**Assignment:**
Once you find the line with "green line: (240, 306)" in the data that follows, repeat it and every line after it exactly, through the line with "green semicircle: (255, 755)".

**Dataset records:**
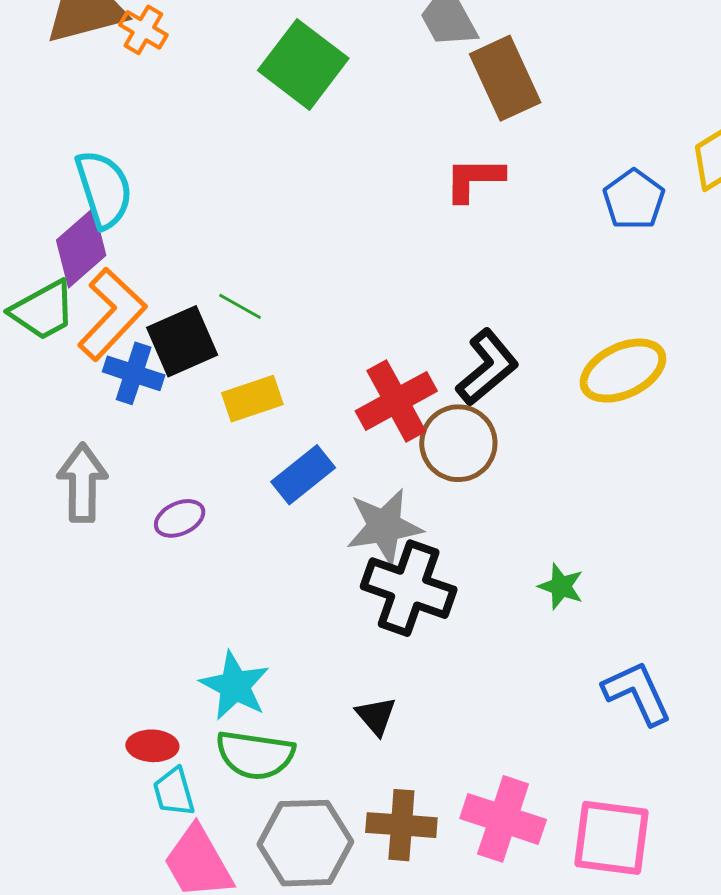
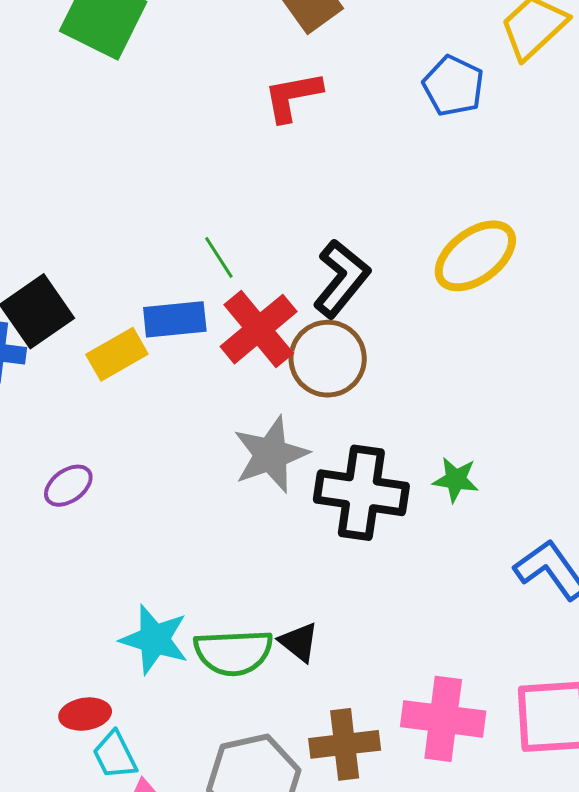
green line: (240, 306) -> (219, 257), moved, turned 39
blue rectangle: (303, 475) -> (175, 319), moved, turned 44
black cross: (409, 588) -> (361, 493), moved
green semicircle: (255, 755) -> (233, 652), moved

==

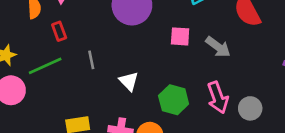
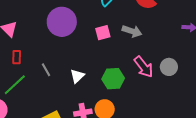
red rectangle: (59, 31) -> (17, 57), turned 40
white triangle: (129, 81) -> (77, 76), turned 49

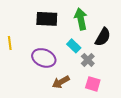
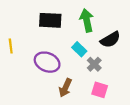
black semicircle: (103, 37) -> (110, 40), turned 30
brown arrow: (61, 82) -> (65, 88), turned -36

**Your solution:**
green line: (240, 306) -> (219, 257), moved, turned 39
blue rectangle: (303, 475) -> (175, 319), moved, turned 44
black cross: (409, 588) -> (361, 493), moved
green semicircle: (255, 755) -> (233, 652), moved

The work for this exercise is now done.